YOUR INSTRUCTIONS
The lines below, from the one holding "brown arrow: (279, 142)" through the one holding "blue square: (183, 330) -> (181, 307), moved", are to be restated word for word, with all images left out.

INPUT RECORDS
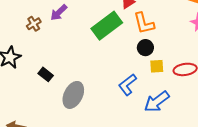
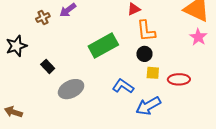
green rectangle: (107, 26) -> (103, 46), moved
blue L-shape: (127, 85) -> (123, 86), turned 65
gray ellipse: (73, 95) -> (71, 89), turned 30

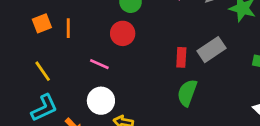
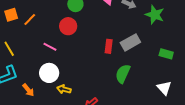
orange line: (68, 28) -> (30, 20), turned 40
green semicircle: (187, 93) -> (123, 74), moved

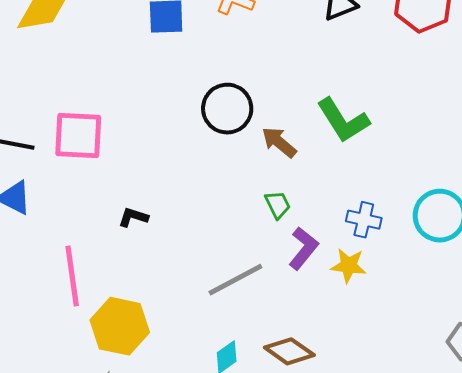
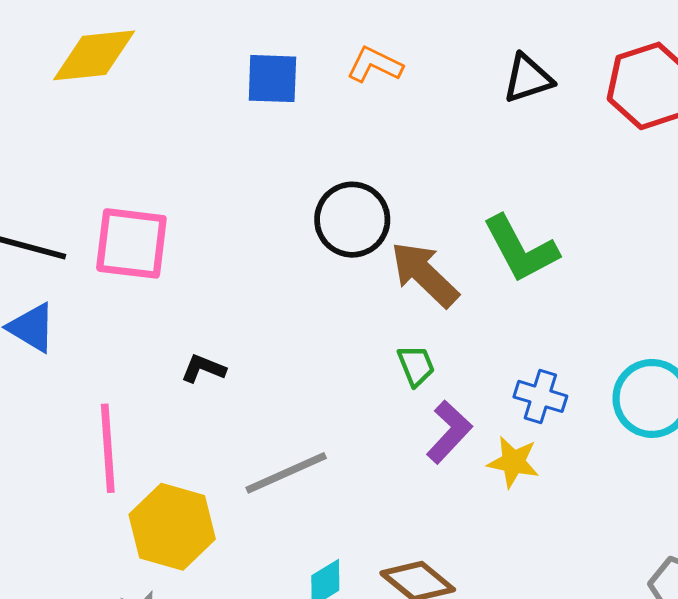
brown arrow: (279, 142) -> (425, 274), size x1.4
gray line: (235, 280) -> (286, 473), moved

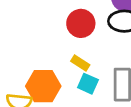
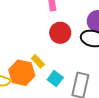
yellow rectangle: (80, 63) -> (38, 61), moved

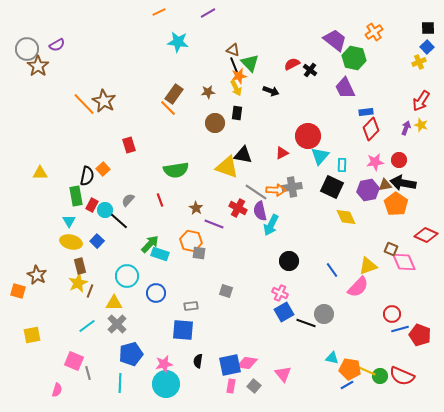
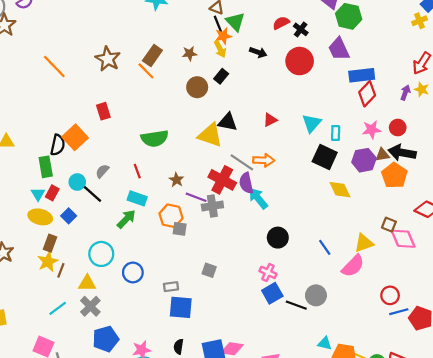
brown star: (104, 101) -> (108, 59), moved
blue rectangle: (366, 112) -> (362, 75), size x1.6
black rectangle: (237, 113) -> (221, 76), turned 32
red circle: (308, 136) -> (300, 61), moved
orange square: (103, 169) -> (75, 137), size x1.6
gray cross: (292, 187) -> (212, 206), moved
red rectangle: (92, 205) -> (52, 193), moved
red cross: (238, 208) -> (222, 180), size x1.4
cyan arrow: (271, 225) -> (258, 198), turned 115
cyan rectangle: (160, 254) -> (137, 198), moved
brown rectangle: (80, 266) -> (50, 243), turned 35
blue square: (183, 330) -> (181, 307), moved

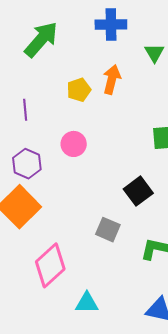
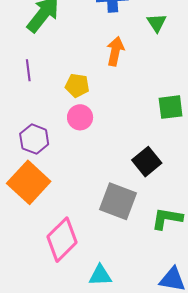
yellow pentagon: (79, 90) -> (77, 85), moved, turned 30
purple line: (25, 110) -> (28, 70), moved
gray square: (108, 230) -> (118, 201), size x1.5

* * *

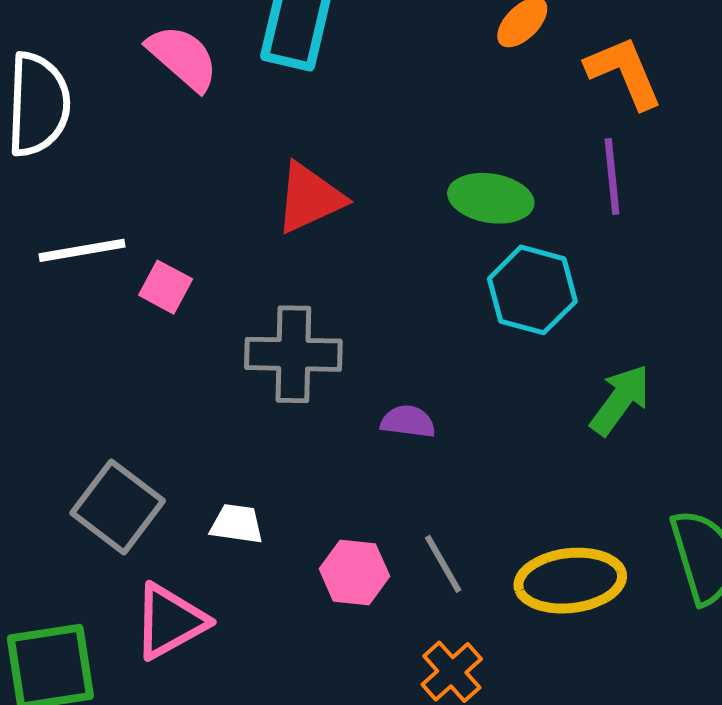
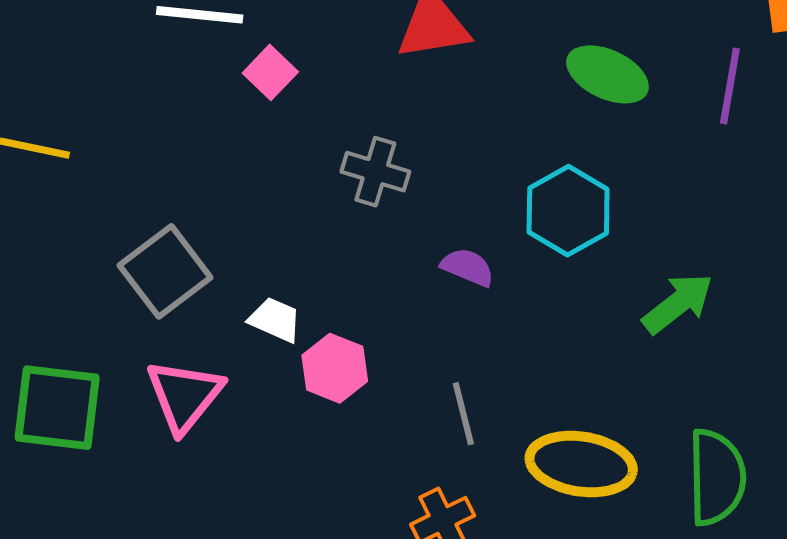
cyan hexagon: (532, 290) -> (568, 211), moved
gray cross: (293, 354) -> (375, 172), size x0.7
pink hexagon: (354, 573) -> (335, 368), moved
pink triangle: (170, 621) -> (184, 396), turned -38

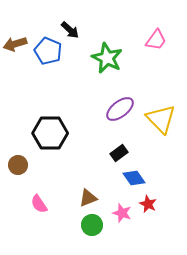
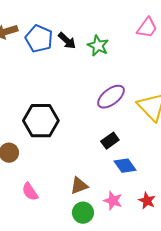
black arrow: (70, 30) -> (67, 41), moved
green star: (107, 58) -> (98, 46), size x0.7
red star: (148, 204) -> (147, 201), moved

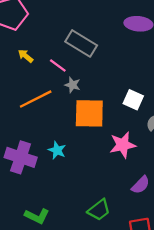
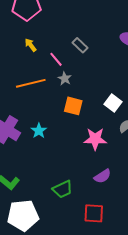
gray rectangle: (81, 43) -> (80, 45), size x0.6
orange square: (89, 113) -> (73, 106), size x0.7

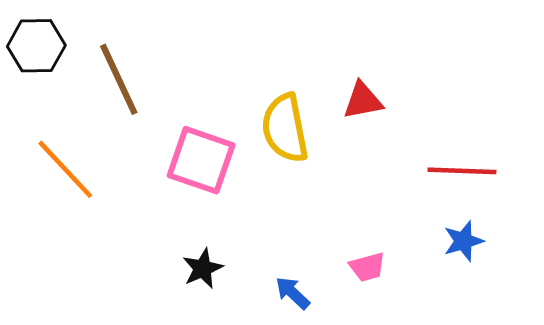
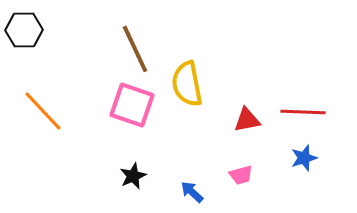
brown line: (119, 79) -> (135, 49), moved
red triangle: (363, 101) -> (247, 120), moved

TASK SOLUTION
brown arrow: (279, 142) -> (425, 274), size x1.4
gray line: (235, 280) -> (286, 473), moved

yellow rectangle: (80, 63) -> (38, 61), moved

brown star: (104, 101) -> (108, 59), moved
blue rectangle: (366, 112) -> (362, 75), size x1.6
black rectangle: (237, 113) -> (221, 76), turned 32
red circle: (308, 136) -> (300, 61), moved
orange square: (103, 169) -> (75, 137), size x1.6
gray cross: (292, 187) -> (212, 206), moved
red rectangle: (92, 205) -> (52, 193), moved
red cross: (238, 208) -> (222, 180), size x1.4
cyan arrow: (271, 225) -> (258, 198), turned 115
cyan rectangle: (160, 254) -> (137, 198), moved
brown rectangle: (80, 266) -> (50, 243), turned 35
blue square: (183, 330) -> (181, 307), moved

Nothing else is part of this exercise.